TASK:
Every line of the listing that holds the word "yellow" should be returned.

*** Opening of AVAILABLE DATA ***

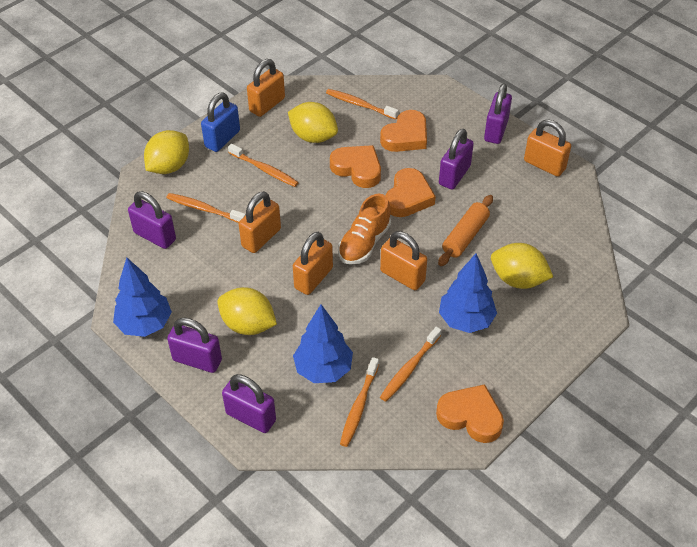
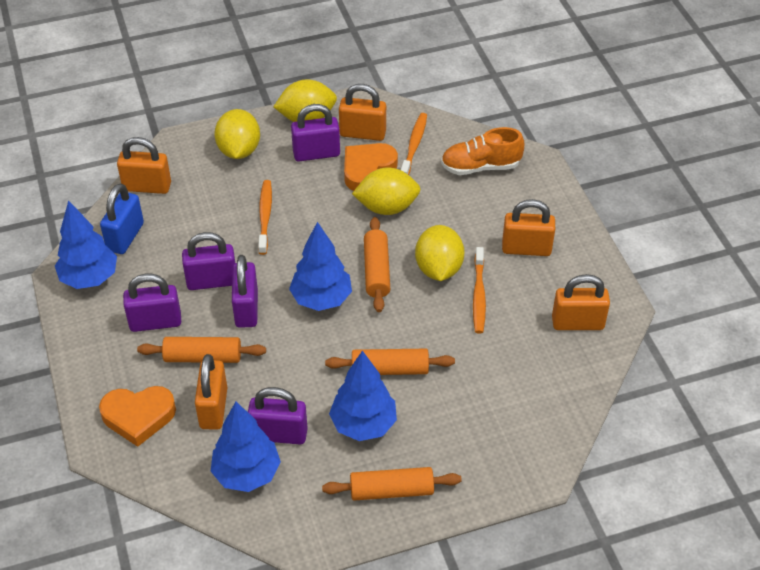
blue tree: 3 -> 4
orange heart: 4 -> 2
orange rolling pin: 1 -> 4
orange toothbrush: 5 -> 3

*** Close of AVAILABLE DATA ***
*** Opening of AVAILABLE DATA ***

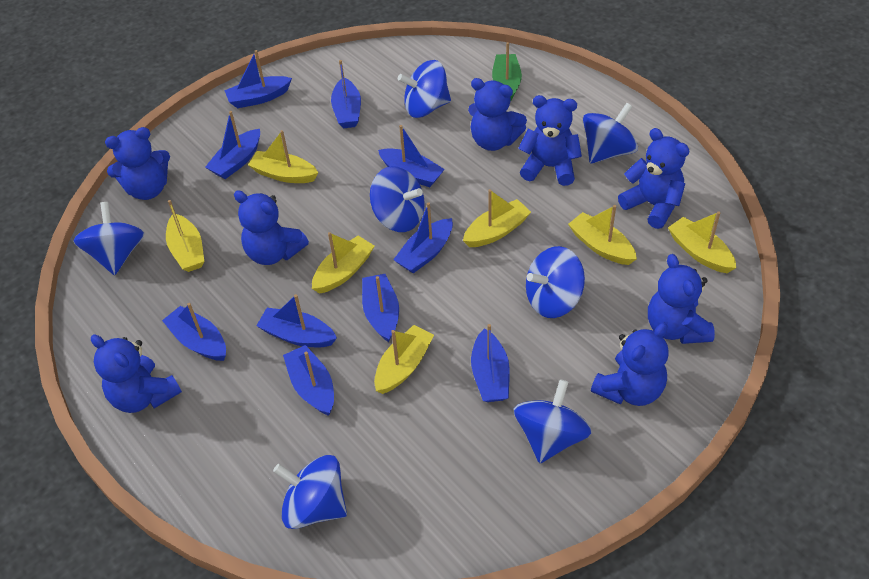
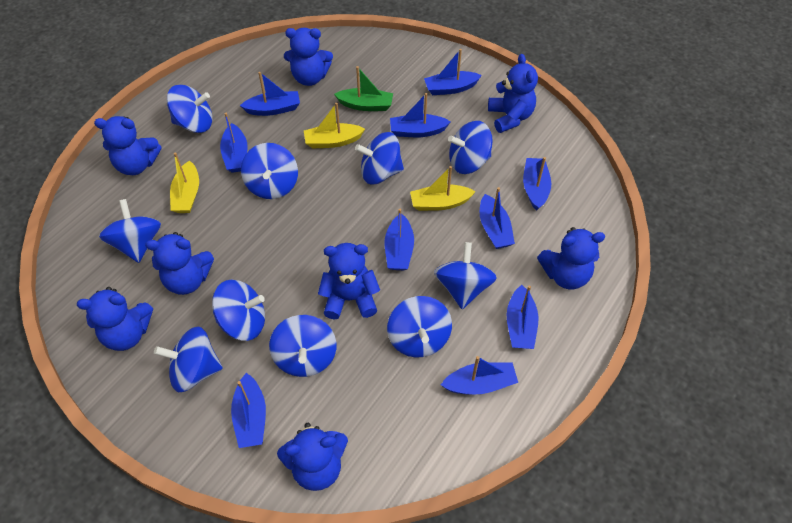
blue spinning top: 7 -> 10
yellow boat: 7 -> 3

*** Close of AVAILABLE DATA ***
*** Opening of AVAILABLE DATA ***

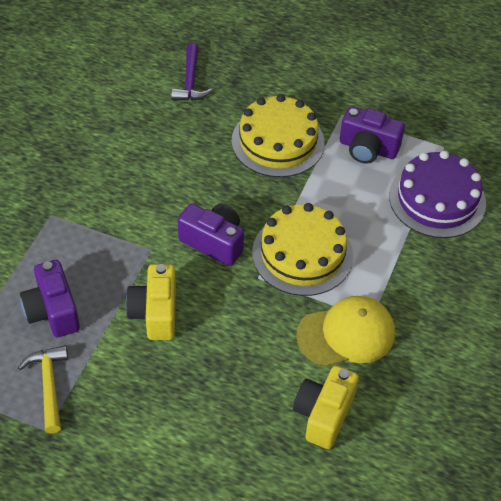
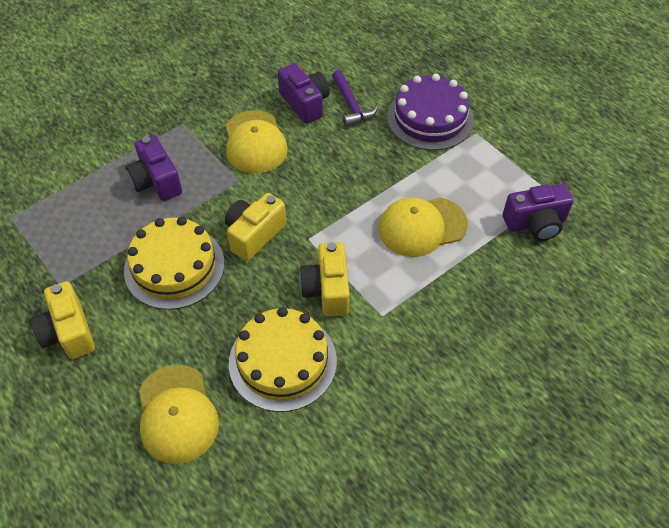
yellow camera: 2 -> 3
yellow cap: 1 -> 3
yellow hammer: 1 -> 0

*** Close of AVAILABLE DATA ***

ANSWER TO THE EXERCISE:
yellow boat: 7 -> 3
yellow camera: 2 -> 3
yellow cap: 1 -> 3
yellow hammer: 1 -> 0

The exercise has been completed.